_RECORDS FOR THE EXERCISE_
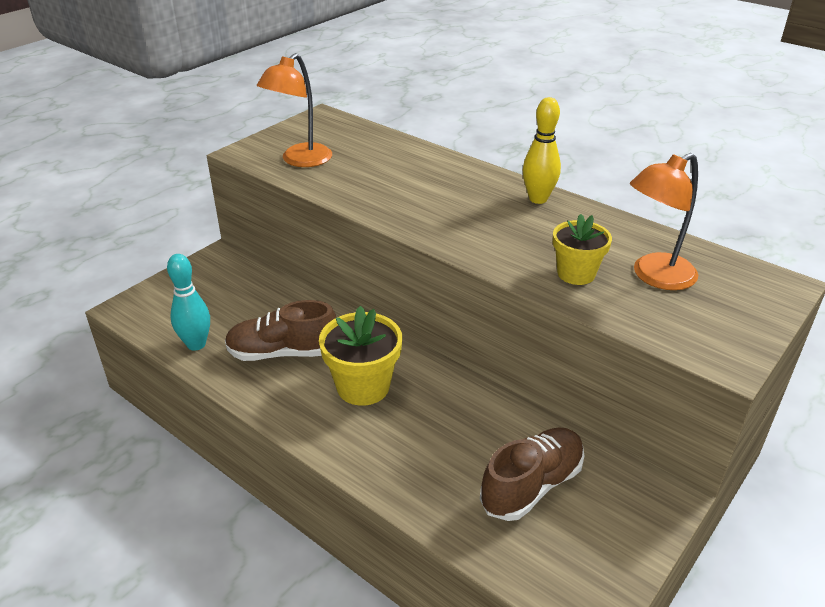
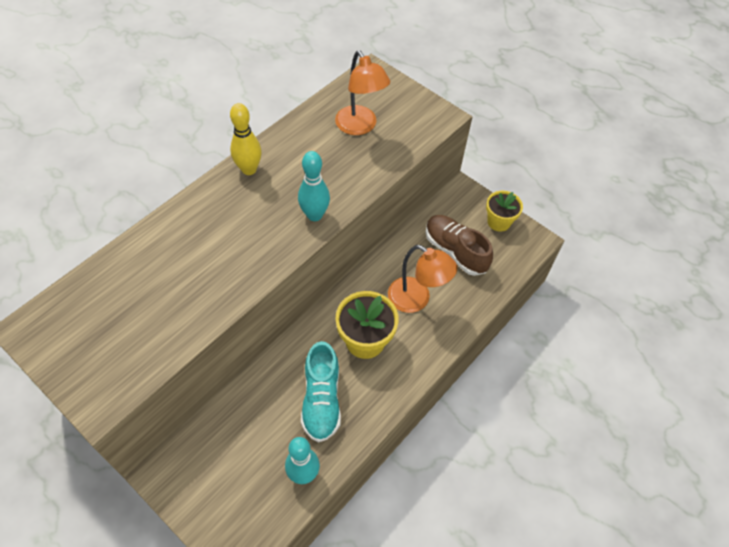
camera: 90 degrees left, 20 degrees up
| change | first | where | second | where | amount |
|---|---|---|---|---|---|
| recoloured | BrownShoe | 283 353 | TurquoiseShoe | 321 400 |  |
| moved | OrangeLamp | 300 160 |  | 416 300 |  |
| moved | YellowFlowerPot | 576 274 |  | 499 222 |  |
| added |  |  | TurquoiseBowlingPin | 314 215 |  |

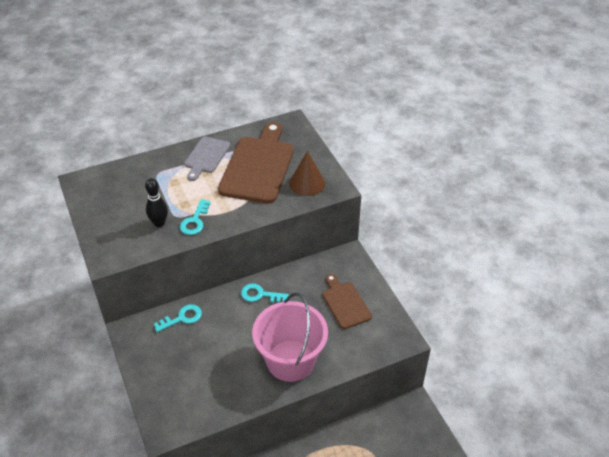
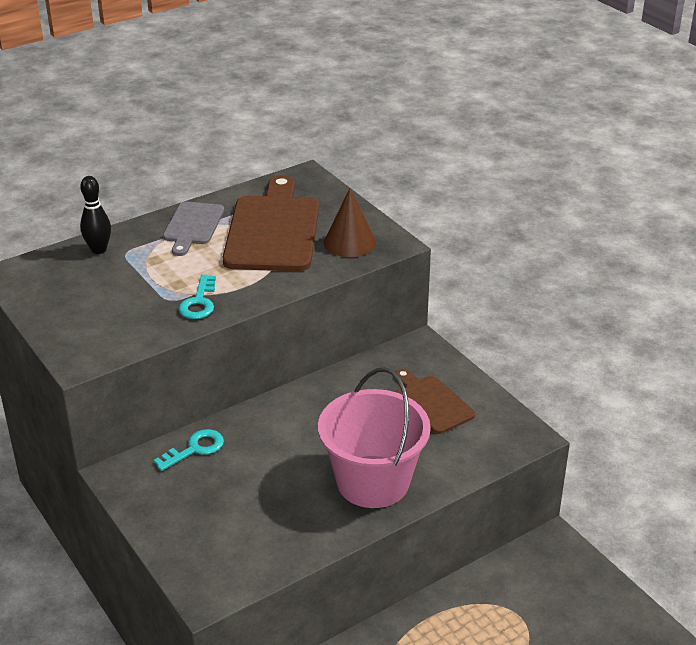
camera: 10 degrees left, 10 degrees down
| change | first | where | second | where | amount |
|---|---|---|---|---|---|
| moved | BlackBowlingPin | 159 223 |  | 99 250 |  |
| removed | TurquoiseKey | 260 294 |  |  |  |

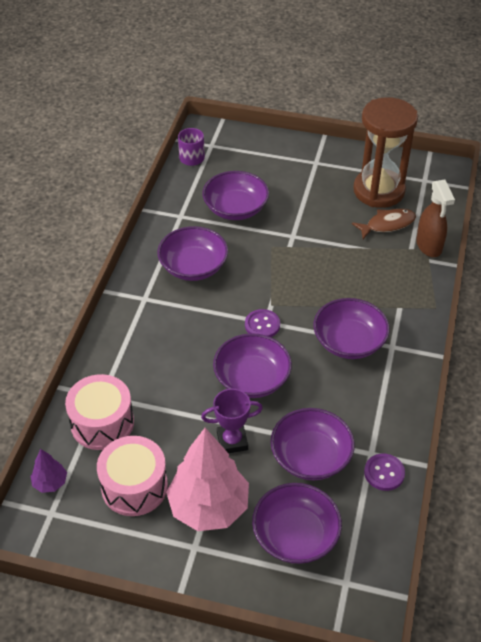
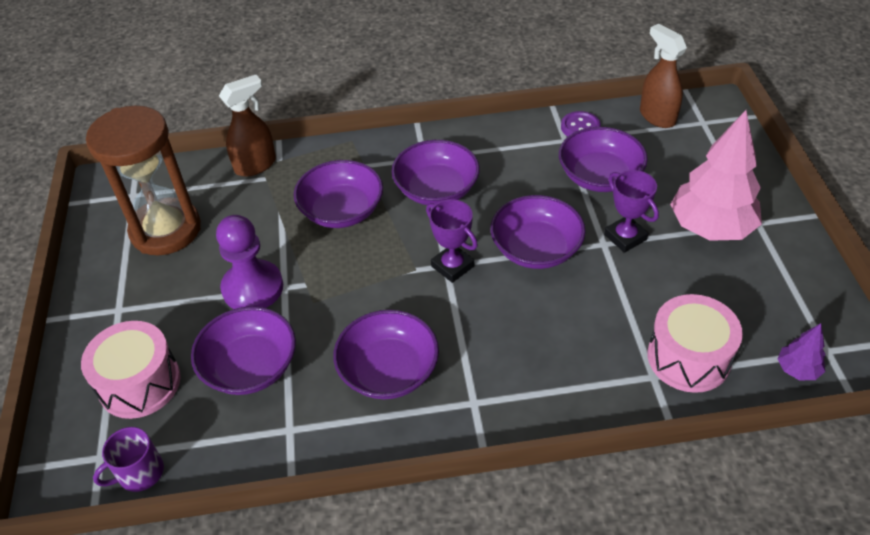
camera: 110 degrees left, 0 degrees up
| change | first | where | second | where | amount |
|---|---|---|---|---|---|
| moved | PinkDrum | 134 486 |  | 139 383 |  |
| replaced | PurpleButton | 262 325 | PurpleTrophy | 452 266 |  |
| moved | PurpleBowl | 295 535 |  | 341 210 |  |
| removed | BrownFish | 387 224 |  |  |  |
| added |  |  | PurplePawn | 253 288 |  |
| added |  |  | BrownSprayBottle | 657 116 |  |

_WHAT TO PRODUCE_
The pictures should be dropped, and every line above should be set down again exactly.

_RESPONSE TO THIS EXERCISE_
camera: 90 degrees left, 20 degrees up
| change | first | where | second | where | amount |
|---|---|---|---|---|---|
| recoloured | BrownShoe | 283 353 | TurquoiseShoe | 321 400 |  |
| moved | OrangeLamp | 300 160 |  | 416 300 |  |
| moved | YellowFlowerPot | 576 274 |  | 499 222 |  |
| added |  |  | TurquoiseBowlingPin | 314 215 |  |

camera: 10 degrees left, 10 degrees down
| change | first | where | second | where | amount |
|---|---|---|---|---|---|
| moved | BlackBowlingPin | 159 223 |  | 99 250 |  |
| removed | TurquoiseKey | 260 294 |  |  |  |

camera: 110 degrees left, 0 degrees up
| change | first | where | second | where | amount |
|---|---|---|---|---|---|
| moved | PinkDrum | 134 486 |  | 139 383 |  |
| replaced | PurpleButton | 262 325 | PurpleTrophy | 452 266 |  |
| moved | PurpleBowl | 295 535 |  | 341 210 |  |
| removed | BrownFish | 387 224 |  |  |  |
| added |  |  | PurplePawn | 253 288 |  |
| added |  |  | BrownSprayBottle | 657 116 |  |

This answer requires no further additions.